= Beginning of Section =
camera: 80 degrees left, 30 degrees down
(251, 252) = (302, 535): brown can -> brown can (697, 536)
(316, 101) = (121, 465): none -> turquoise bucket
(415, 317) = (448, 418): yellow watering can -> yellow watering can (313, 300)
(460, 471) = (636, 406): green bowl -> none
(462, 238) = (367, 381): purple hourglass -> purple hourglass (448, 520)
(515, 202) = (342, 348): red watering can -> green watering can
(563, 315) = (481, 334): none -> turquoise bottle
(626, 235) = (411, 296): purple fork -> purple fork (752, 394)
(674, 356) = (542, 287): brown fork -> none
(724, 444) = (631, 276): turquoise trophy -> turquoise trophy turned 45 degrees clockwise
= End of Section =
= Beginning of Section =
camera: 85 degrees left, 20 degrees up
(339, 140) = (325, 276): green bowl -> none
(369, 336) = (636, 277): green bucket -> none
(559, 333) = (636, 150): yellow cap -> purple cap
= End of Section =
* [Task statement]
Among the lines above, which hold the word "purple"? Report each one.

* [Completed exercise]
(462, 238) = (367, 381): purple hourglass -> purple hourglass (448, 520)
(626, 235) = (411, 296): purple fork -> purple fork (752, 394)
(559, 333) = (636, 150): yellow cap -> purple cap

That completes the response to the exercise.